>> start Dataset rows
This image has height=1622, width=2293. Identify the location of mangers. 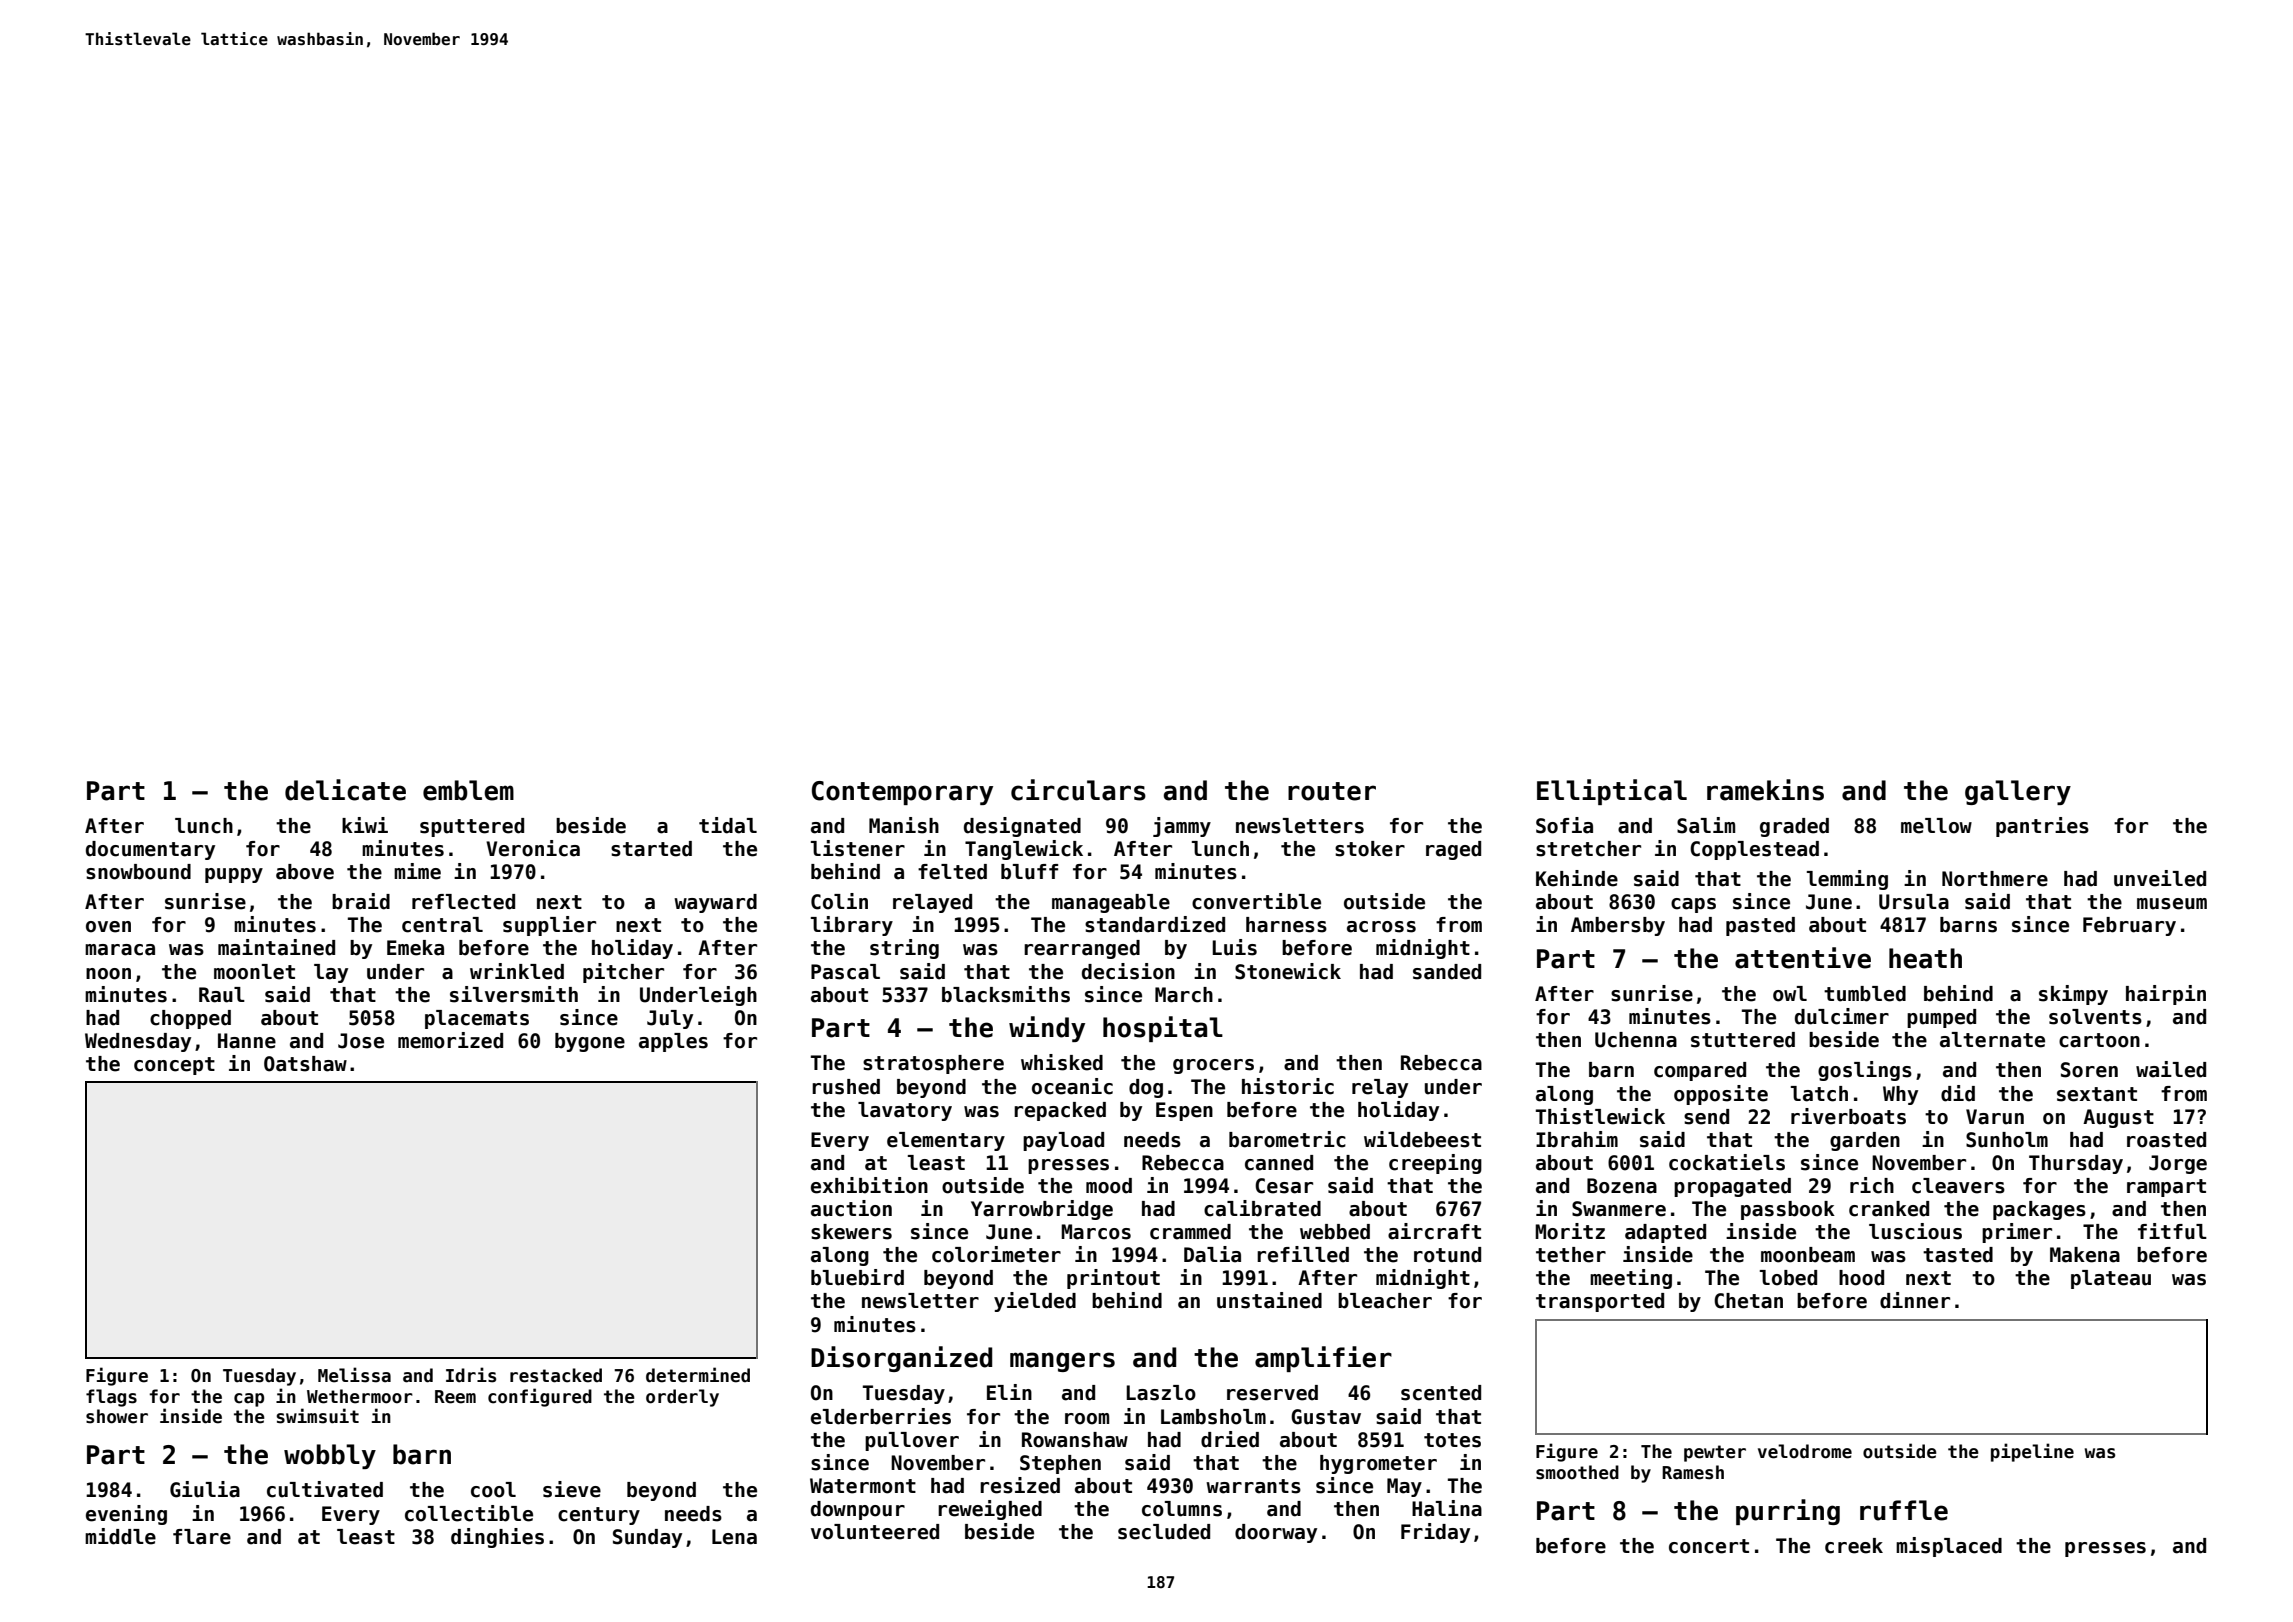
(1062, 1362).
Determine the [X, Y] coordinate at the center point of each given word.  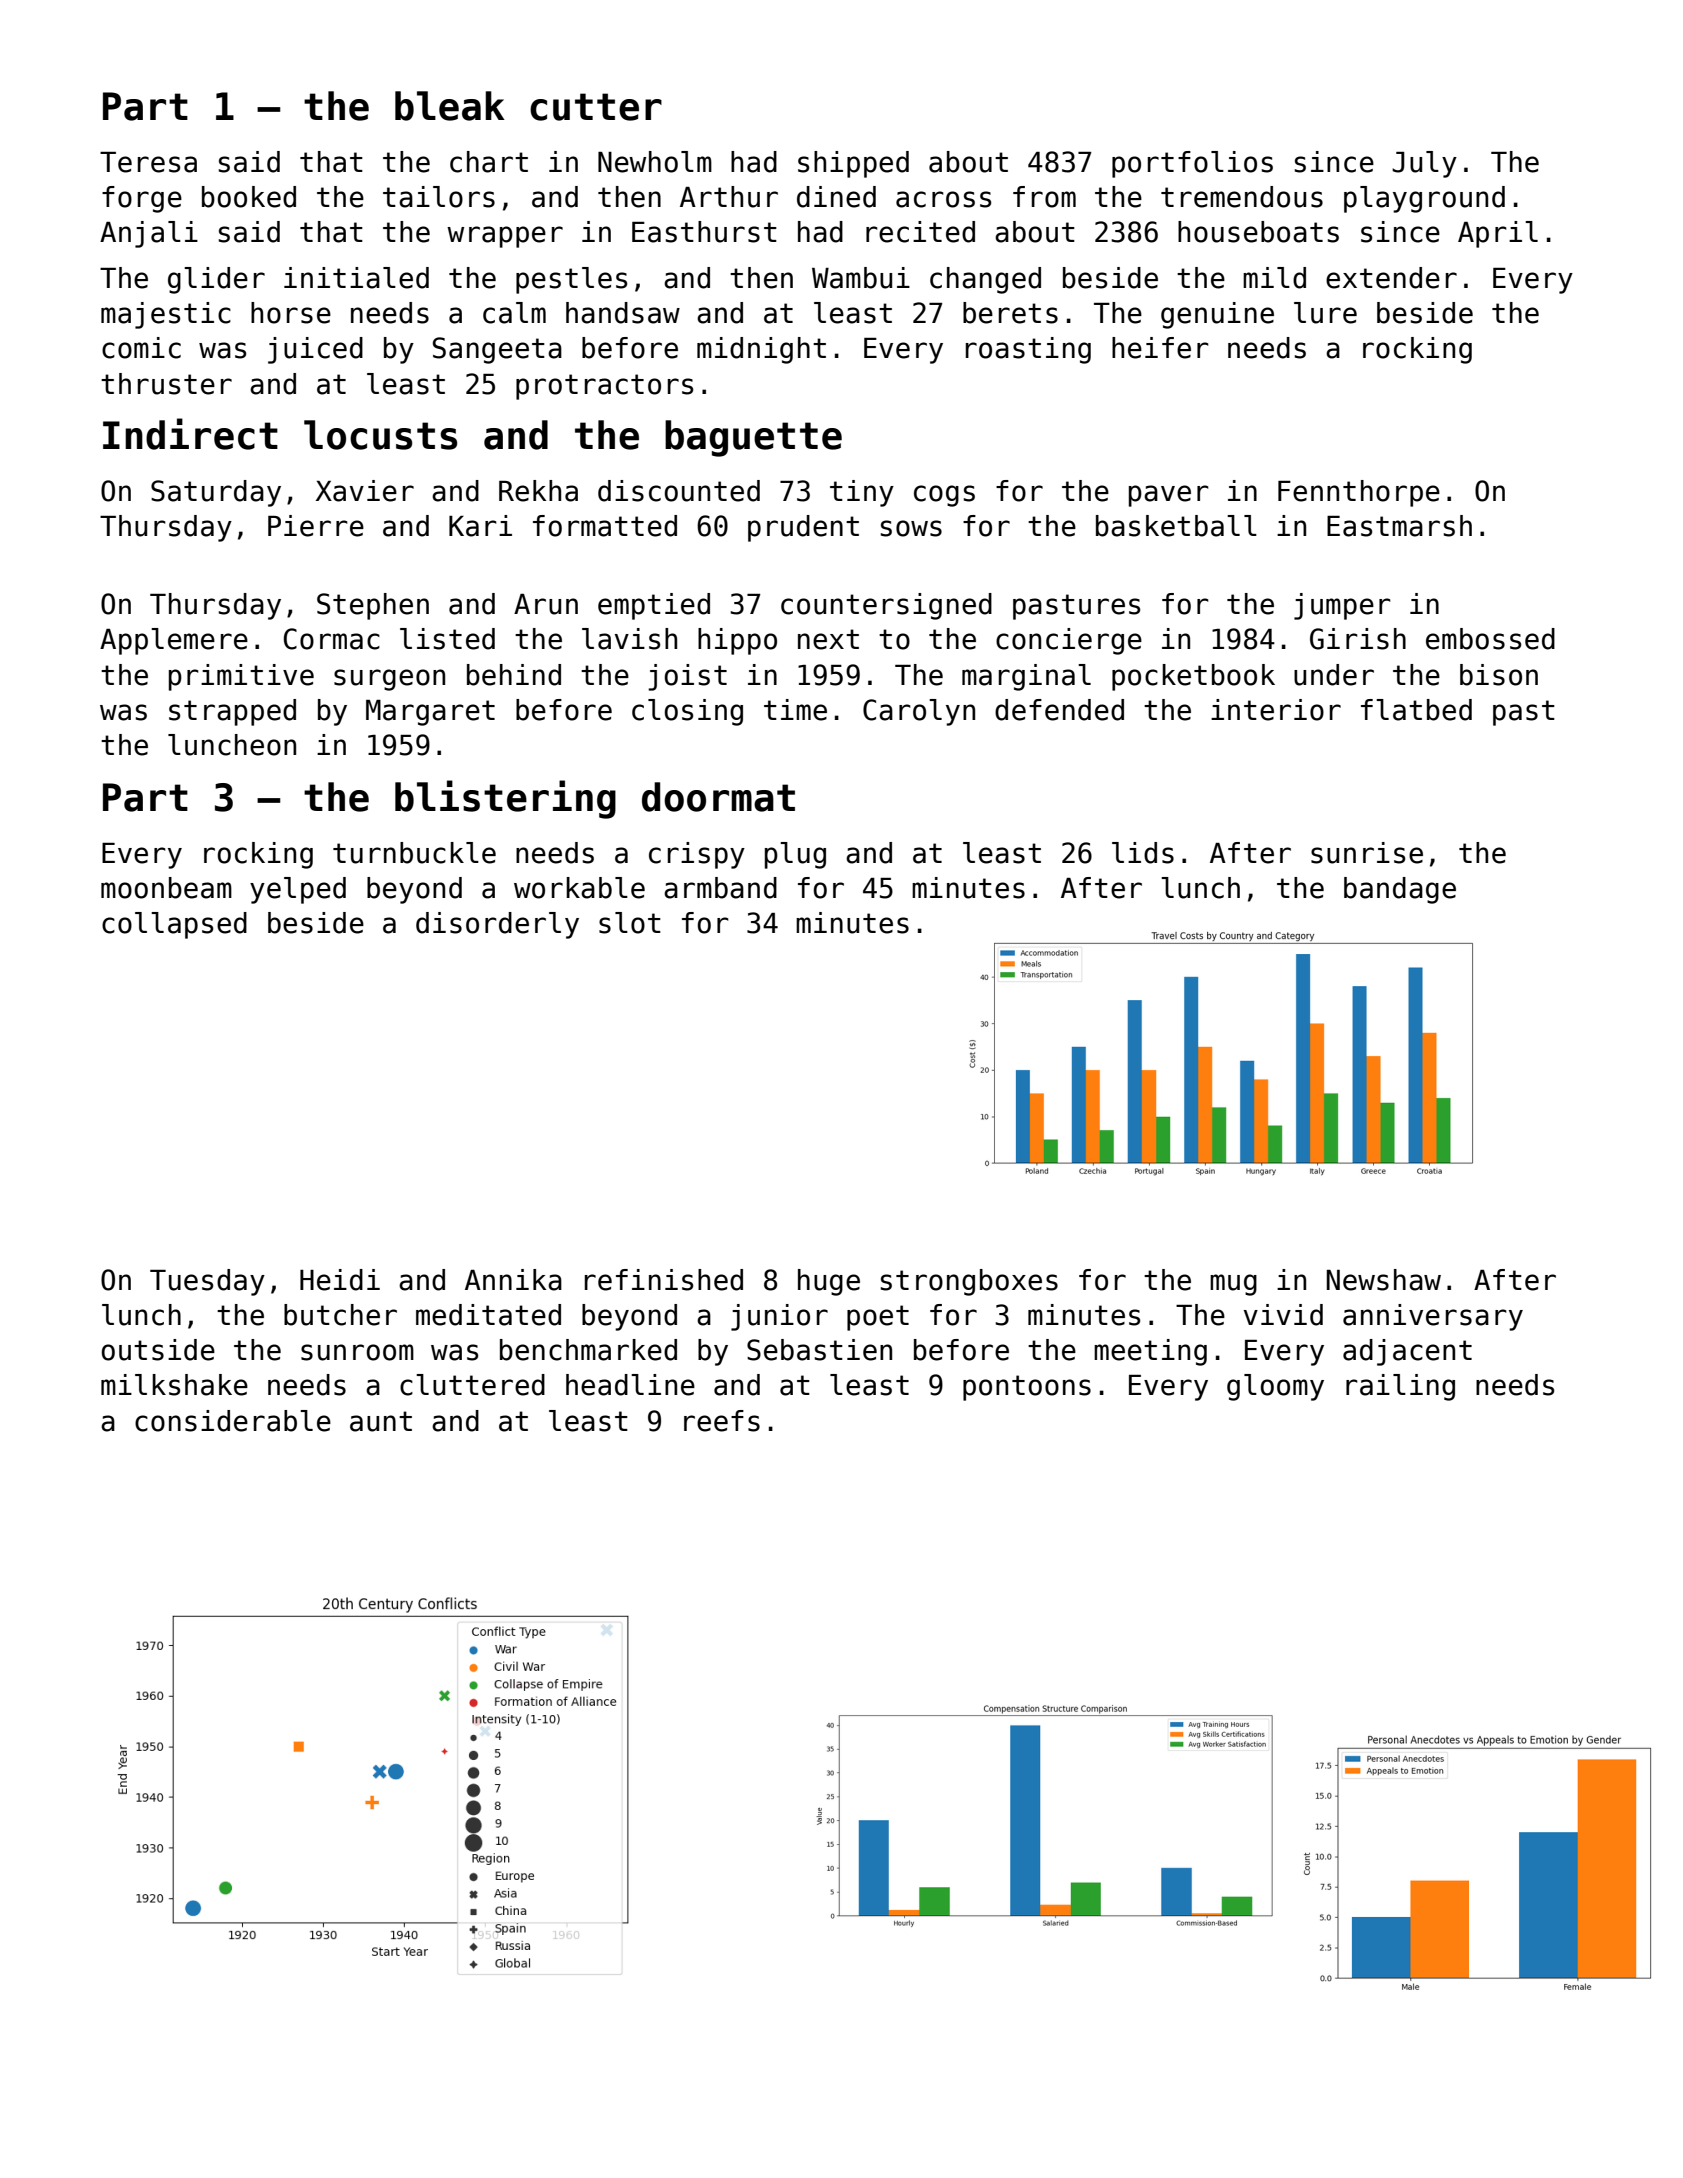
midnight [761, 350]
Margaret [430, 713]
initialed [356, 278]
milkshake [174, 1385]
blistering [505, 799]
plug [795, 855]
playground [1424, 199]
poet [878, 1318]
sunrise [1367, 853]
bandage [1400, 890]
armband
>> end Dataset rows
- _Task goal_
Render the lines from the one containing "Margaret [430, 713]" through the end of the records as a Markdown table with the columns Row and Line, leaving out any blank lines.

- _Exercise solution_
| Row | Line |
|---|---|
| 1 | Margaret [430, 713] |
| 2 | initialed [356, 278] |
| 3 | milkshake [174, 1385] |
| 4 | blistering [505, 799] |
| 5 | plug [795, 855] |
| 6 | playground [1424, 199] |
| 7 | poet [878, 1318] |
| 8 | sunrise [1367, 853] |
| 9 | bandage [1400, 890] |
| 10 | armband |